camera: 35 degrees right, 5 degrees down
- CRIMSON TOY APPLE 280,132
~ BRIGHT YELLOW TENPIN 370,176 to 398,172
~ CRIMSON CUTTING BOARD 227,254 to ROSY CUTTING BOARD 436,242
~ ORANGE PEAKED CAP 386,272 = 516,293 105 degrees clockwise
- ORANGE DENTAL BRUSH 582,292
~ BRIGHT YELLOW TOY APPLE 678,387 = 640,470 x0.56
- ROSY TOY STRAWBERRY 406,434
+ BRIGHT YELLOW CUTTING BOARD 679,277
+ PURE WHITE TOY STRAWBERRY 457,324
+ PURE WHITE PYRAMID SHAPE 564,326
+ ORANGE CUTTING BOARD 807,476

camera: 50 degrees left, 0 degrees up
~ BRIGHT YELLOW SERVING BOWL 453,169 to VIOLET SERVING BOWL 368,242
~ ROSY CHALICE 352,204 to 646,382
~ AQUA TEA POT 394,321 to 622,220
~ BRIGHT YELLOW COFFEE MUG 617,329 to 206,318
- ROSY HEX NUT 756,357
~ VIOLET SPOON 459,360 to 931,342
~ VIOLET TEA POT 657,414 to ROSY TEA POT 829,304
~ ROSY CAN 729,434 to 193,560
* * *
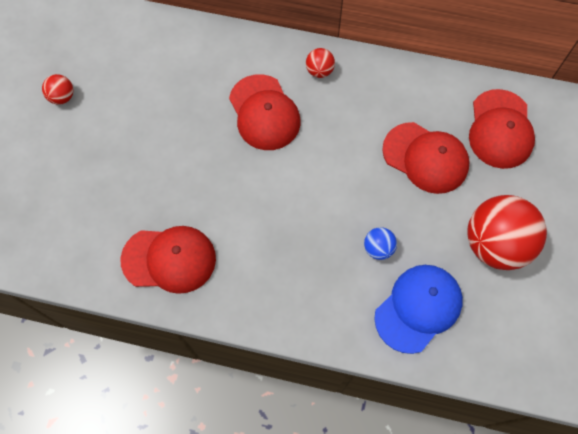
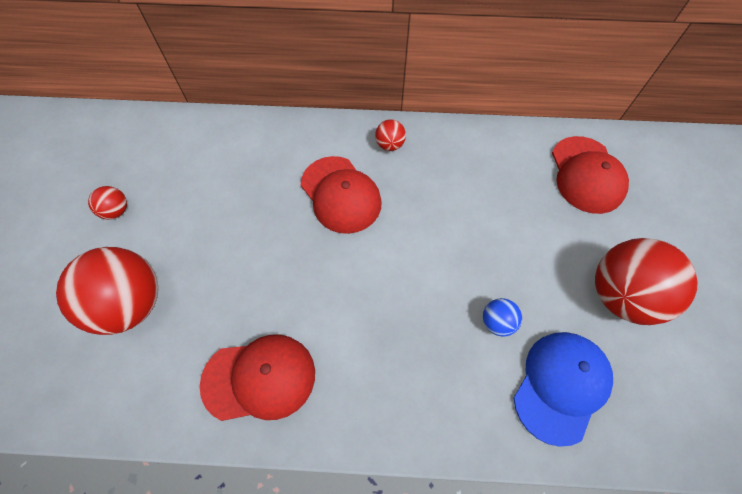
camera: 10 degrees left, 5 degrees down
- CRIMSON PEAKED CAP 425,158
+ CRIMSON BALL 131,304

* [AIM OF THE TASK]
From the data above, output only the lines between the line containing "- ORANGE DENTAL BRUSH 582,292" and the line containing "PYRAMID SHAPE 564,326", inclusive, exactly as written.

* [COMPLETED TASK]
- ORANGE DENTAL BRUSH 582,292
~ BRIGHT YELLOW TOY APPLE 678,387 = 640,470 x0.56
- ROSY TOY STRAWBERRY 406,434
+ BRIGHT YELLOW CUTTING BOARD 679,277
+ PURE WHITE TOY STRAWBERRY 457,324
+ PURE WHITE PYRAMID SHAPE 564,326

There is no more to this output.